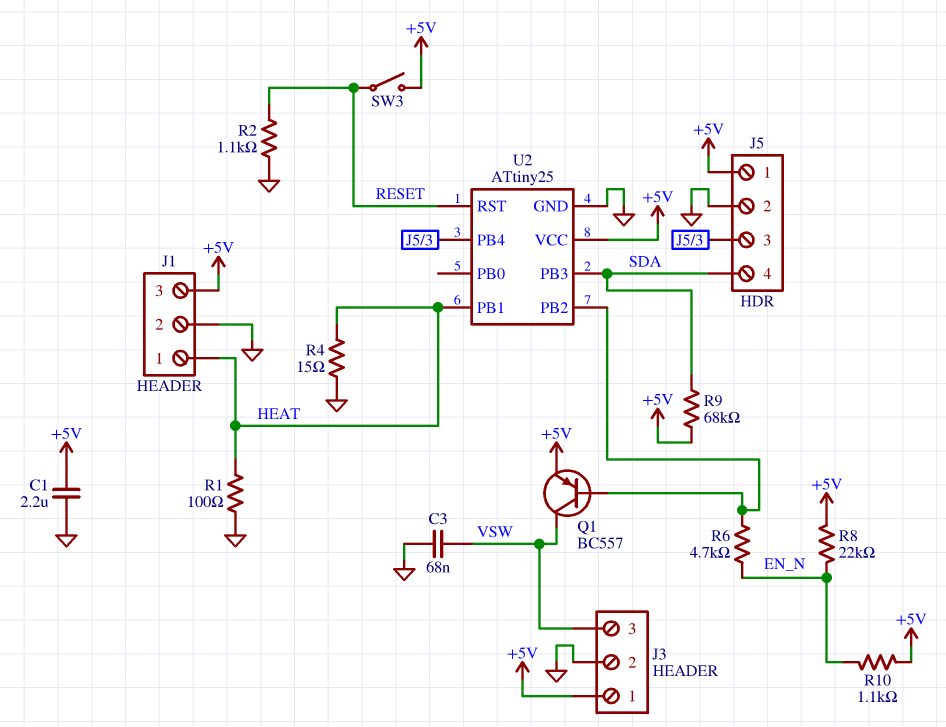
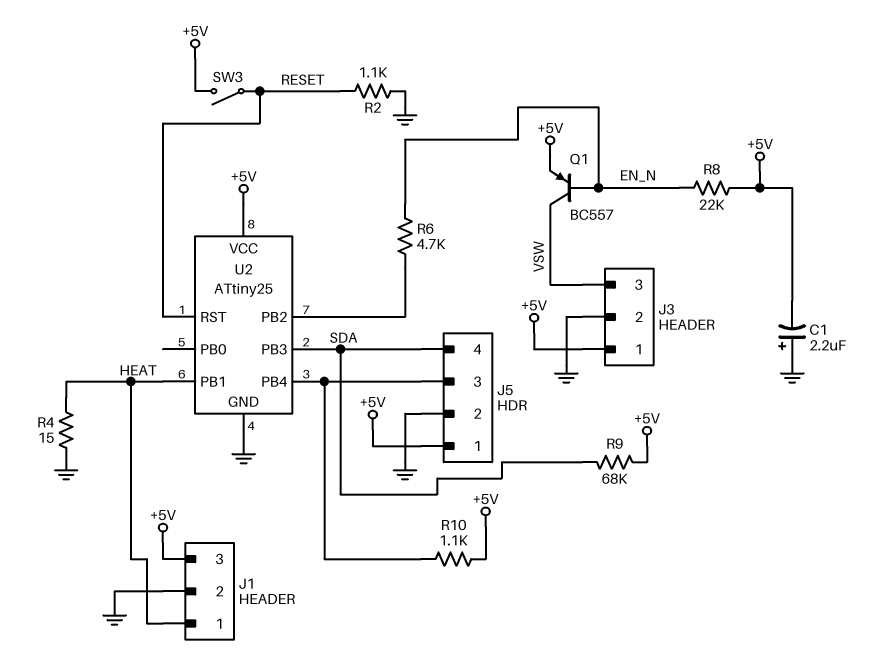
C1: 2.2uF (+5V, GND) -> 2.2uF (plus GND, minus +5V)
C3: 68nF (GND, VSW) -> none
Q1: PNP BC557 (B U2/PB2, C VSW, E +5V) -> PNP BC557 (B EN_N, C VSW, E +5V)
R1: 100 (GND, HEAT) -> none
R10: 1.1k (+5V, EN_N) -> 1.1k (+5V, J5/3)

::::

--- HOW TO COMPLETE THIS TASK ---
Each line of the data that holds the word "none" should be copied.

--- ANSWER TO THIS TASK ---
C3: 68nF (GND, VSW) -> none
R1: 100 (GND, HEAT) -> none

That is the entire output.